─── DATA LISTING ───
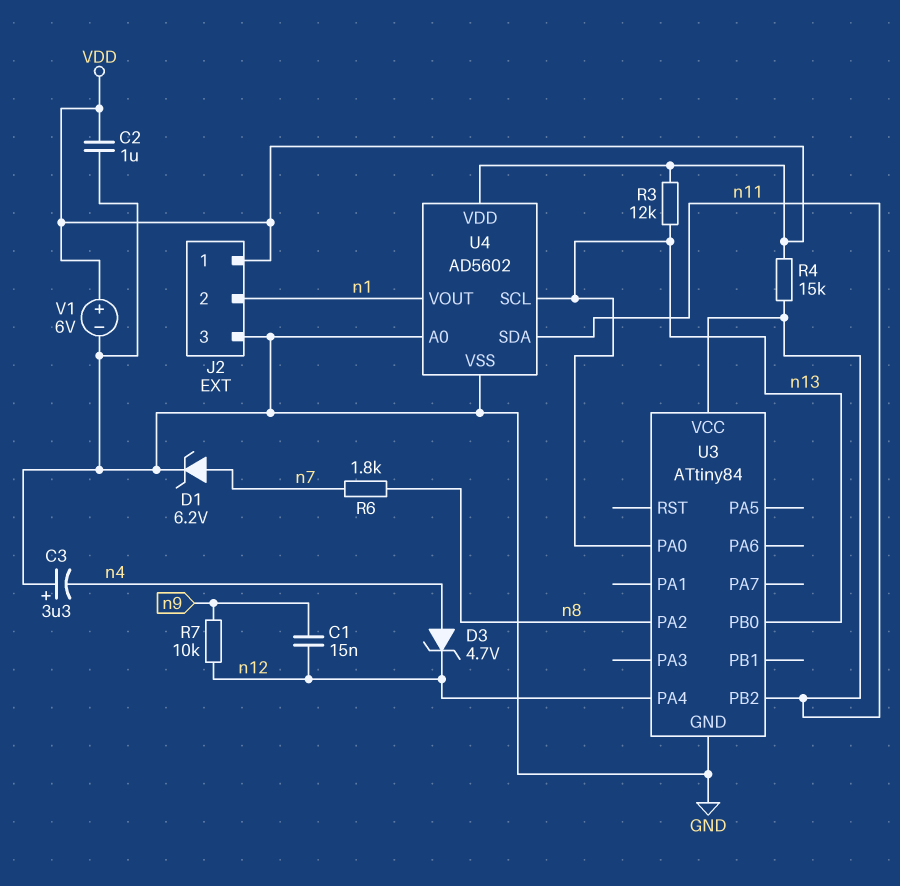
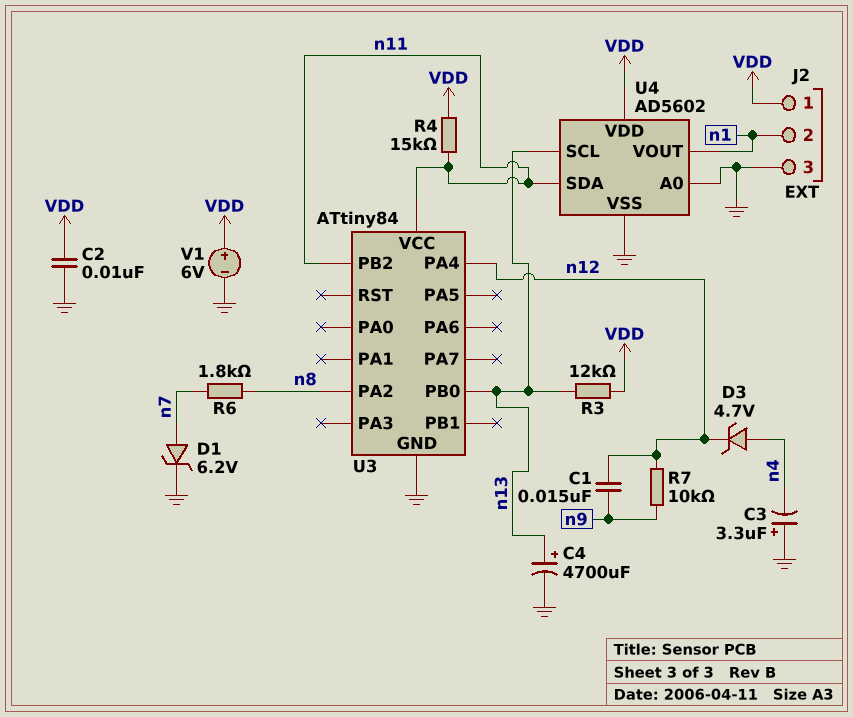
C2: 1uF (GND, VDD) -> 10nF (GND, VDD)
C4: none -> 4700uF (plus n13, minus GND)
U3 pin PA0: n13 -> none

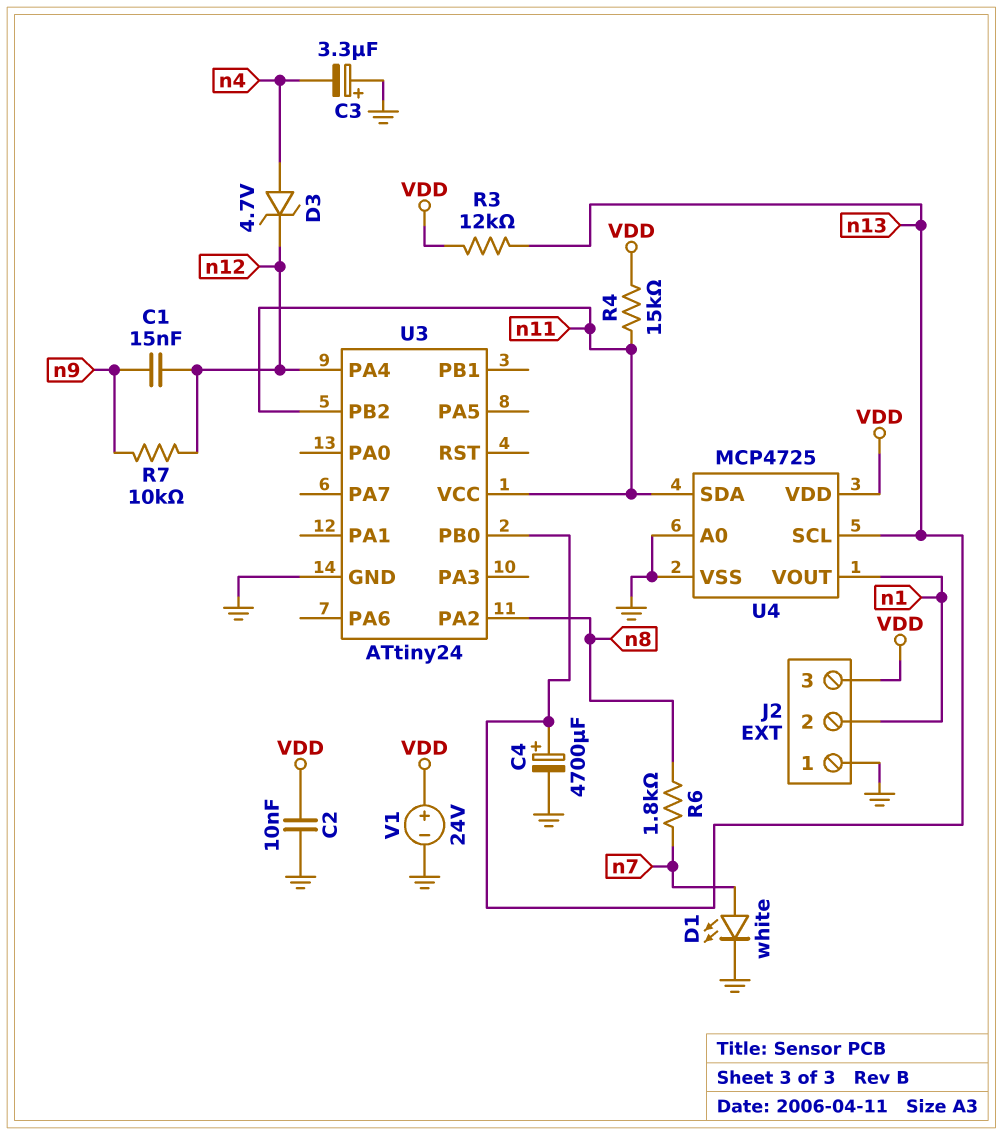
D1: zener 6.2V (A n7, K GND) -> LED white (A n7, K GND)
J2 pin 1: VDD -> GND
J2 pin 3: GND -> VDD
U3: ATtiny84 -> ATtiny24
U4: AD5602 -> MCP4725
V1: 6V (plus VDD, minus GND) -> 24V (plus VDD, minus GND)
───
• WORK INSTRUCTIONS
Scan the material and collect every line that contains "none".

• EXPECTED ANSWER
C4: none -> 4700uF (plus n13, minus GND)
U3 pin PA0: n13 -> none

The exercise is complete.